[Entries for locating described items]
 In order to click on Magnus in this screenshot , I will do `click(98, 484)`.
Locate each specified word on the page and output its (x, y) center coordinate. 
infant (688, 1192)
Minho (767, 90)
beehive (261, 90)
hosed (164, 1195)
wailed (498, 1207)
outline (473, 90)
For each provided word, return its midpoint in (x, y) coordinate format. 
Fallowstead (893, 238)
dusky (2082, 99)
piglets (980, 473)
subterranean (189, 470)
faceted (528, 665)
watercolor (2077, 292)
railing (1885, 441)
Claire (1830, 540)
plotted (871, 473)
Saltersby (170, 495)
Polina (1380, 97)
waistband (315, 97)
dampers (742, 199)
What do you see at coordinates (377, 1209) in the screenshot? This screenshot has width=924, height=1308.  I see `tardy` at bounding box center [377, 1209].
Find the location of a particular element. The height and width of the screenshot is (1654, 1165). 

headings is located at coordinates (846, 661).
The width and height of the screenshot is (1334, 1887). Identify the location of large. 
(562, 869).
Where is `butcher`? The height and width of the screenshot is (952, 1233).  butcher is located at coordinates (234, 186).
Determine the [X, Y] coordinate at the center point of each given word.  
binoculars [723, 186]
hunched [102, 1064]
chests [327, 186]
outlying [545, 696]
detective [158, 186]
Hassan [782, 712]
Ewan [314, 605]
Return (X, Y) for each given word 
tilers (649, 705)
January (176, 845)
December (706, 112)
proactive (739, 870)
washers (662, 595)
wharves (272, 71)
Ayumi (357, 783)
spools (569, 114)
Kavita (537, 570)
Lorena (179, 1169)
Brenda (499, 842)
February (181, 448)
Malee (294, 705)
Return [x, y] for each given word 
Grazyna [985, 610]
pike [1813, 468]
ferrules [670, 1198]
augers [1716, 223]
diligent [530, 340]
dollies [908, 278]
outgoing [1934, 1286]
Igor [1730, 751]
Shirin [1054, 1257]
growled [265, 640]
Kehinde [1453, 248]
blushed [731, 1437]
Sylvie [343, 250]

- _Directive_
Identify every line of the entries above that contains the string "word", matching case exactly, and copy each of those lines in full.

- _Complete output_
Locate each specified word on the page and output its (x, y) center coordinate. 
For each provided word, return its midpoint in (x, y) coordinate format. 
Determine the [X, Y] coordinate at the center point of each given word.  
Return (X, Y) for each given word 
Return [x, y] for each given word 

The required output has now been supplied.